» Required action
Only one span of the listing below should come back. It runs from the line with "blue_benopel (3rd from left)" through the line with "white_kanepinox (1st from left)", and each of its lines must be reproduced exactly.

» Record excerpts
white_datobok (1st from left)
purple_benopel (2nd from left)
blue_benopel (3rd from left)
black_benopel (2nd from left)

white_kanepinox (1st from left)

...

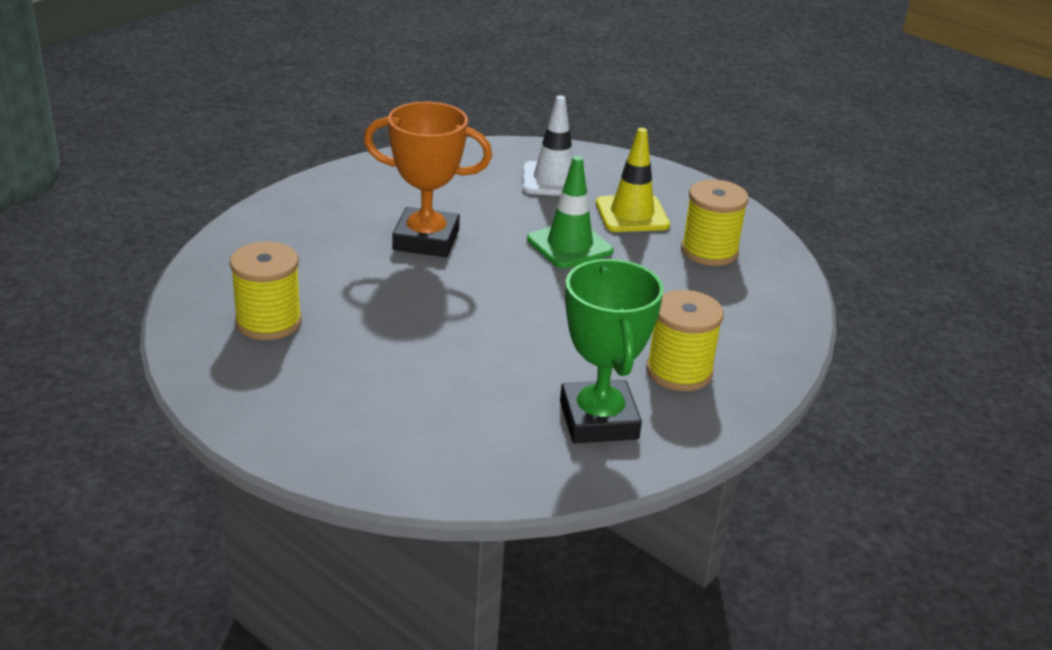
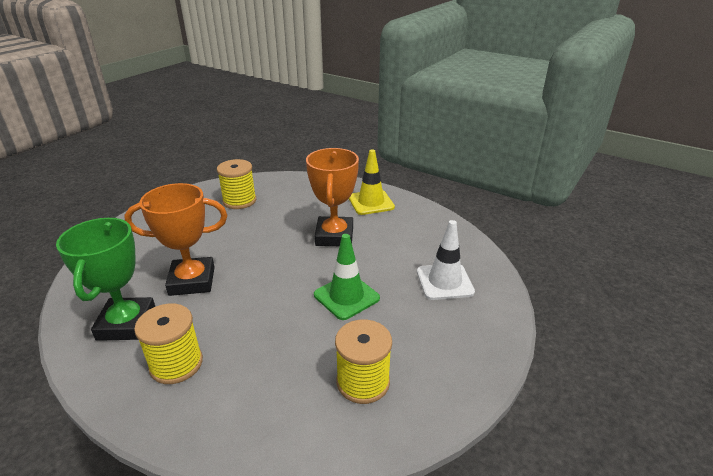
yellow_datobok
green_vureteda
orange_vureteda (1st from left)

--

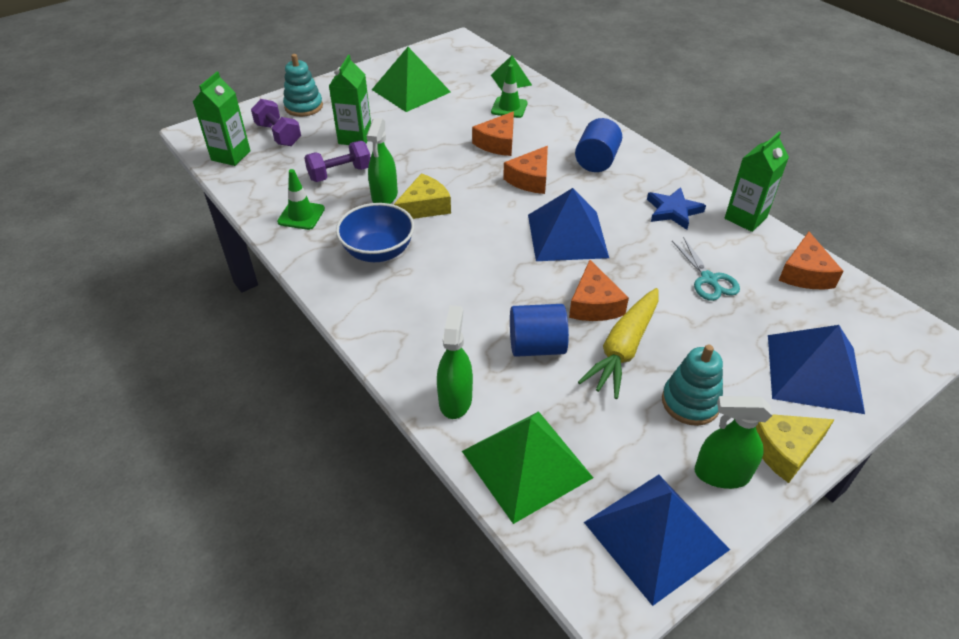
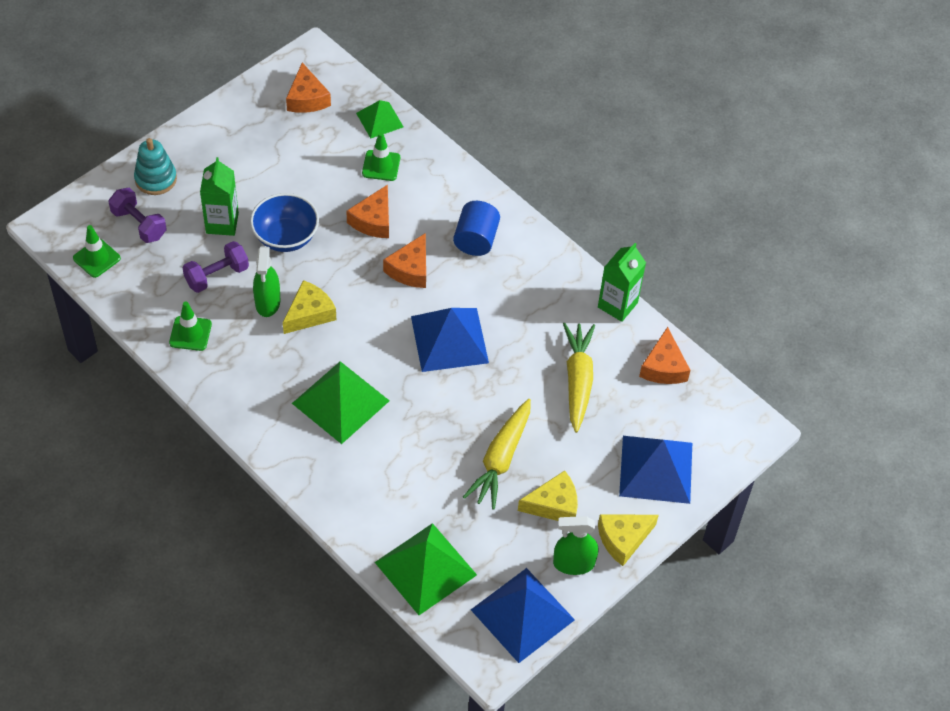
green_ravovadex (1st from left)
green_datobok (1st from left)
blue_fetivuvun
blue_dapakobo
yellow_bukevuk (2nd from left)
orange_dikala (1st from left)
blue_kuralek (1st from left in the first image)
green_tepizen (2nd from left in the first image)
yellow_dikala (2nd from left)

» Your solution
blue_benopel (3rd from left)
black_benopel (2nd from left)

white_kanepinox (1st from left)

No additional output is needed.